YOUR GOAL -
Recast the items from the very first line through the line containing "RXX: 8:49 -> 9:05", inclusive, as a Markdown table with the columns Row and Entry. Put each line's number under Row and the line itself under Entry, and skip any blank lines.

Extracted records
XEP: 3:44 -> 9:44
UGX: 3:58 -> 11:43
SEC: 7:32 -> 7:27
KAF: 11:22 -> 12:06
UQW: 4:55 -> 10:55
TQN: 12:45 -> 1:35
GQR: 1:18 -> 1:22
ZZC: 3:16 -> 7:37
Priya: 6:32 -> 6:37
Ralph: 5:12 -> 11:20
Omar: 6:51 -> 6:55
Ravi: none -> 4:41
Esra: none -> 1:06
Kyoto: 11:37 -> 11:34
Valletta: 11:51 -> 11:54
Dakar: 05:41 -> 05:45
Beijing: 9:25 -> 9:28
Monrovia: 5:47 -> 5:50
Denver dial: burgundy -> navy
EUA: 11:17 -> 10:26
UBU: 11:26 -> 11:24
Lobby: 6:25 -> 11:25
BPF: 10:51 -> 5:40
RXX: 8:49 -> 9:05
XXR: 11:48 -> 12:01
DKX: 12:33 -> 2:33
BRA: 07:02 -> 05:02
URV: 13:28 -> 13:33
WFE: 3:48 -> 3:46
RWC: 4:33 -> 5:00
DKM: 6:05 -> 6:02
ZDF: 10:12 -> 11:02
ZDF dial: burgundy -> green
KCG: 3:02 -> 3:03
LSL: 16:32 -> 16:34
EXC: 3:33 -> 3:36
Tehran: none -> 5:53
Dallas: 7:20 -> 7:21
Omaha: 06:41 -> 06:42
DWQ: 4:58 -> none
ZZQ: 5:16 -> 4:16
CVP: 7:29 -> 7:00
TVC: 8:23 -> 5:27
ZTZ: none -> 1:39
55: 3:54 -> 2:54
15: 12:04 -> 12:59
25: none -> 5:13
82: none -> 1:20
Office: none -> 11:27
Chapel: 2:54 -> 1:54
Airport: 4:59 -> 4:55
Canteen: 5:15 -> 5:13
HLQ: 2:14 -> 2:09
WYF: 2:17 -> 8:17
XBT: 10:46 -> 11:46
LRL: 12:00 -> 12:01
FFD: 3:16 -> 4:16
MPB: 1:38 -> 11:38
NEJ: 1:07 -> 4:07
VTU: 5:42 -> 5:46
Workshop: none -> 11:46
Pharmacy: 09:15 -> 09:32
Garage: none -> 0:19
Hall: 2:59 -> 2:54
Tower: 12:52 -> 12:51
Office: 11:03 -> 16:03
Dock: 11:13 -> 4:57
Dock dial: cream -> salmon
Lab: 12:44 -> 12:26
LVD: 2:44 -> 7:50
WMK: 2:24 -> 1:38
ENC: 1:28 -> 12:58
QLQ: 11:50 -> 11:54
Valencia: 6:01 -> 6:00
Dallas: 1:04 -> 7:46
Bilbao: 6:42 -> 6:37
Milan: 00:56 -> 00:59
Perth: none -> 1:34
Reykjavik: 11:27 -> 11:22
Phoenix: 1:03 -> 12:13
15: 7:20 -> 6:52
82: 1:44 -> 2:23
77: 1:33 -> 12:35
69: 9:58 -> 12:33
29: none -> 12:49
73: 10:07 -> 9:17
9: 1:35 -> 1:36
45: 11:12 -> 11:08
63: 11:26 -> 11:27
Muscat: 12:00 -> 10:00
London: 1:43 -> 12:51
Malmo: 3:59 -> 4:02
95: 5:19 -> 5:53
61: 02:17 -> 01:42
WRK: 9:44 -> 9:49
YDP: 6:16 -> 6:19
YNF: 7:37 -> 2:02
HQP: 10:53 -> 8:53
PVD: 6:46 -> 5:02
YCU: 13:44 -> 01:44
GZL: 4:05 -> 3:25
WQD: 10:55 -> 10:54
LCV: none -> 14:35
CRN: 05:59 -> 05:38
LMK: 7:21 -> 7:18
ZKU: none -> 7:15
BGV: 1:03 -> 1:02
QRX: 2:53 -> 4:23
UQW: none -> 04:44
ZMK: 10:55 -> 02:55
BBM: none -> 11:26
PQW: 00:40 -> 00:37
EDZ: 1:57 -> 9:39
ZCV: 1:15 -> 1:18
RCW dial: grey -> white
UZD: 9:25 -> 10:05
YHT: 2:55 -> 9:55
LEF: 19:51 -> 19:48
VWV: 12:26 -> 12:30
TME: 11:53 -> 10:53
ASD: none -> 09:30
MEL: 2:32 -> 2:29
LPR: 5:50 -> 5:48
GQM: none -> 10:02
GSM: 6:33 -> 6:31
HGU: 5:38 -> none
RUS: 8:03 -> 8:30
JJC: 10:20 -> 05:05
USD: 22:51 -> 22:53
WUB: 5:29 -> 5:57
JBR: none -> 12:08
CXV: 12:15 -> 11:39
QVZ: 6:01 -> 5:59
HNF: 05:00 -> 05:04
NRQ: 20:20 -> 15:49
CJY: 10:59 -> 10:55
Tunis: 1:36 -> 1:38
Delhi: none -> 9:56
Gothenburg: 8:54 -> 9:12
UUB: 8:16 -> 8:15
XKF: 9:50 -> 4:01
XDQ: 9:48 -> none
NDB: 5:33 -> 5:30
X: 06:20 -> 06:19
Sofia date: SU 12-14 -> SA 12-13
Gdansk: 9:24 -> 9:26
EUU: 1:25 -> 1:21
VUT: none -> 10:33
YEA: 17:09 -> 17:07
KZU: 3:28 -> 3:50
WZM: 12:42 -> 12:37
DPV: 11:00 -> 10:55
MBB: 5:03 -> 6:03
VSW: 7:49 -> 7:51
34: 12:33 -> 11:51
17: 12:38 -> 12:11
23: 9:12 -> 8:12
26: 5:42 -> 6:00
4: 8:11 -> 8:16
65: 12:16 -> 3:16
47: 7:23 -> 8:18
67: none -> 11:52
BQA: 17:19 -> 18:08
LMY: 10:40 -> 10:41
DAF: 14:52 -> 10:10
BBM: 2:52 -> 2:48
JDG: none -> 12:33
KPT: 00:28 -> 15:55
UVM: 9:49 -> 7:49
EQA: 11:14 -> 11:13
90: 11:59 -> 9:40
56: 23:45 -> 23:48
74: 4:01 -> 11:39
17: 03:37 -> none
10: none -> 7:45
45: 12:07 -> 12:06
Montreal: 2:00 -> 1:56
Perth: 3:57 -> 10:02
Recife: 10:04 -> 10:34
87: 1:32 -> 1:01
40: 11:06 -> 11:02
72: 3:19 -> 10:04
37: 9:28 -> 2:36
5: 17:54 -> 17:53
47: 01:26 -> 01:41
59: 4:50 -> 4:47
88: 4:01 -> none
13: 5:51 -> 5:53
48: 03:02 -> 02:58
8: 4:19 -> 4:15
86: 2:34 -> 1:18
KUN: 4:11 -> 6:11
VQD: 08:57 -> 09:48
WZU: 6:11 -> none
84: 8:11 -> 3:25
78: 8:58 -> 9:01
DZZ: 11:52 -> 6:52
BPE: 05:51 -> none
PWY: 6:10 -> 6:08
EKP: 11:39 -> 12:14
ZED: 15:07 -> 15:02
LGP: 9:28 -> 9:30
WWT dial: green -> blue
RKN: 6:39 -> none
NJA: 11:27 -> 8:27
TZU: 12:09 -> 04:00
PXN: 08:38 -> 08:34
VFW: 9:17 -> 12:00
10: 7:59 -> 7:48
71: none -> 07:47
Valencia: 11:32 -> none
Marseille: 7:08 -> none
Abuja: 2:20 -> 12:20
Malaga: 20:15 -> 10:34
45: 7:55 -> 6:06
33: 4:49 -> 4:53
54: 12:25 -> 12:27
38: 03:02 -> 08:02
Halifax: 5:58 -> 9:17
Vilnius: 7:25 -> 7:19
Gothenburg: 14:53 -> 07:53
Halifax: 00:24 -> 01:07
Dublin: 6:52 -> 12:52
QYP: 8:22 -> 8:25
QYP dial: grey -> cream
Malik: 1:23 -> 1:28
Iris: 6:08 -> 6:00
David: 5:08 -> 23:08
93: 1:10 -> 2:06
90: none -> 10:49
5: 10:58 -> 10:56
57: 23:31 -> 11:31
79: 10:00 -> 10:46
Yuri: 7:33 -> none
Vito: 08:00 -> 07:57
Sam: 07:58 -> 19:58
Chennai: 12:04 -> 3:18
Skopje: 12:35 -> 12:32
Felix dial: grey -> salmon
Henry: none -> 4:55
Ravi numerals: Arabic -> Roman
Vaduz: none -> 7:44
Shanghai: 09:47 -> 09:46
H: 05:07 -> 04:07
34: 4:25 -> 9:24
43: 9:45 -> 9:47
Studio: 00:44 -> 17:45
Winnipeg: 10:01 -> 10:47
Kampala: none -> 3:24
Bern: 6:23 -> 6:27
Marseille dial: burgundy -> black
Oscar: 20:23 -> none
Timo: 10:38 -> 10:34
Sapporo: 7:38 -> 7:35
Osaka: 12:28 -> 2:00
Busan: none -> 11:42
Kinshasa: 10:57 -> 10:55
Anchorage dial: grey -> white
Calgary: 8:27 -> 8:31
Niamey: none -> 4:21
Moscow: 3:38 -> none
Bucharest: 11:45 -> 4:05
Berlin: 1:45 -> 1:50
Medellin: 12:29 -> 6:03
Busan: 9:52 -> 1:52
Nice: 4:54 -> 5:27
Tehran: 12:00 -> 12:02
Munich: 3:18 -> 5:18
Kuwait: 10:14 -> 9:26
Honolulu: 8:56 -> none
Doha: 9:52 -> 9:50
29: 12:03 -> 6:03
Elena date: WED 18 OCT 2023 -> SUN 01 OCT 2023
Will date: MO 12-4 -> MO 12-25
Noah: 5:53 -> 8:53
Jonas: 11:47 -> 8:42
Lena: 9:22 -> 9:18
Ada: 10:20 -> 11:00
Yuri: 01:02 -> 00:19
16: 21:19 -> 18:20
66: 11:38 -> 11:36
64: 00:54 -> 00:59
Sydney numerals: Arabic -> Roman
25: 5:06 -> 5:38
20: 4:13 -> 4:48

OUTPUT FOR THIS EXERCISE -
| Row | Entry |
|---|---|
| 1 | XEP: 3:44 -> 9:44 |
| 2 | UGX: 3:58 -> 11:43 |
| 3 | SEC: 7:32 -> 7:27 |
| 4 | KAF: 11:22 -> 12:06 |
| 5 | UQW: 4:55 -> 10:55 |
| 6 | TQN: 12:45 -> 1:35 |
| 7 | GQR: 1:18 -> 1:22 |
| 8 | ZZC: 3:16 -> 7:37 |
| 9 | Priya: 6:32 -> 6:37 |
| 10 | Ralph: 5:12 -> 11:20 |
| 11 | Omar: 6:51 -> 6:55 |
| 12 | Ravi: none -> 4:41 |
| 13 | Esra: none -> 1:06 |
| 14 | Kyoto: 11:37 -> 11:34 |
| 15 | Valletta: 11:51 -> 11:54 |
| 16 | Dakar: 05:41 -> 05:45 |
| 17 | Beijing: 9:25 -> 9:28 |
| 18 | Monrovia: 5:47 -> 5:50 |
| 19 | Denver dial: burgundy -> navy |
| 20 | EUA: 11:17 -> 10:26 |
| 21 | UBU: 11:26 -> 11:24 |
| 22 | Lobby: 6:25 -> 11:25 |
| 23 | BPF: 10:51 -> 5:40 |
| 24 | RXX: 8:49 -> 9:05 |